● **Required work**: Print every entry exactly once more, omitting each picture.

● **Records for this exercise**:
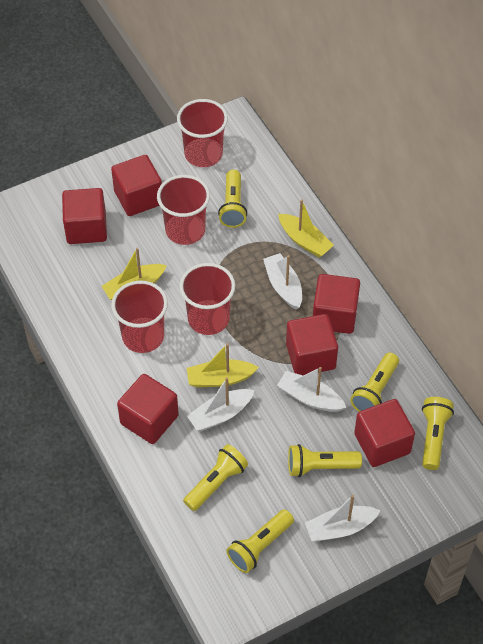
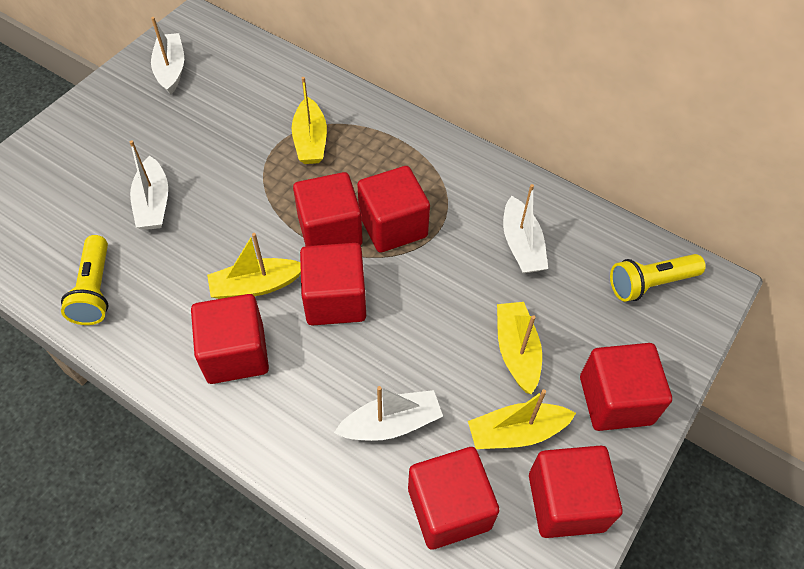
red cube: 6 -> 7
red cup: 4 -> 0
yellow boat: 3 -> 4
yellow flashlight: 6 -> 2

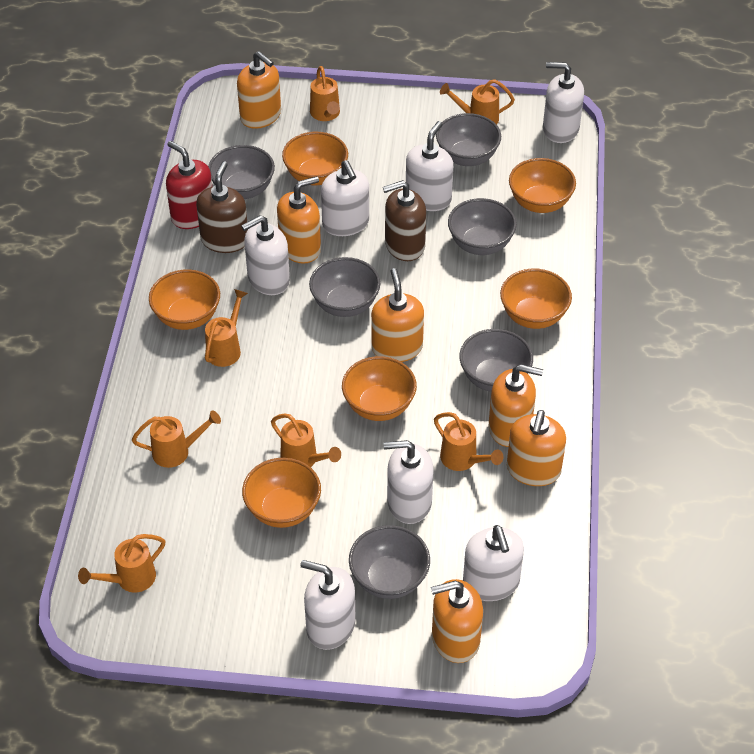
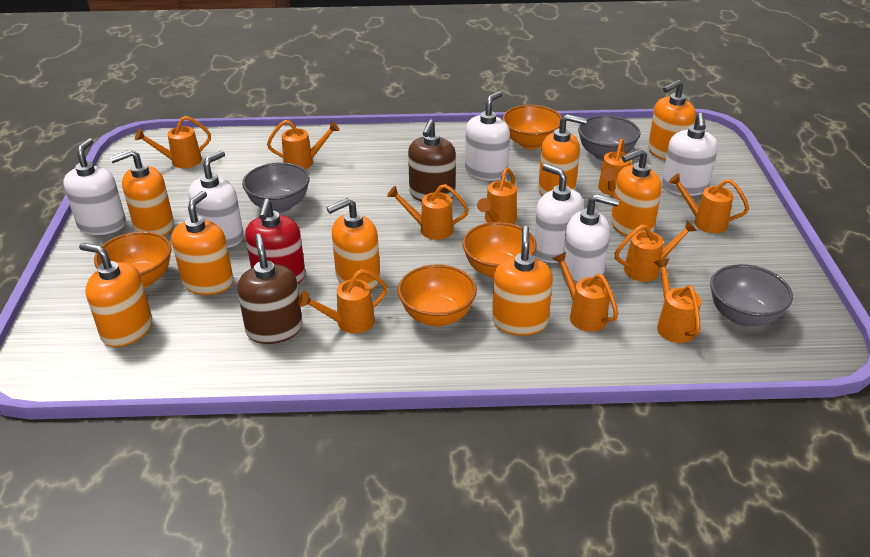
grey bowl: 6 -> 3
orange bowl: 6 -> 4
orange soap dispenser: 6 -> 8
orange watering can: 7 -> 10
white soap dispenser: 7 -> 6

● **Problem solution**:
red cube: 6 -> 7
red cup: 4 -> 0
yellow boat: 3 -> 4
yellow flashlight: 6 -> 2

grey bowl: 6 -> 3
orange bowl: 6 -> 4
orange soap dispenser: 6 -> 8
orange watering can: 7 -> 10
white soap dispenser: 7 -> 6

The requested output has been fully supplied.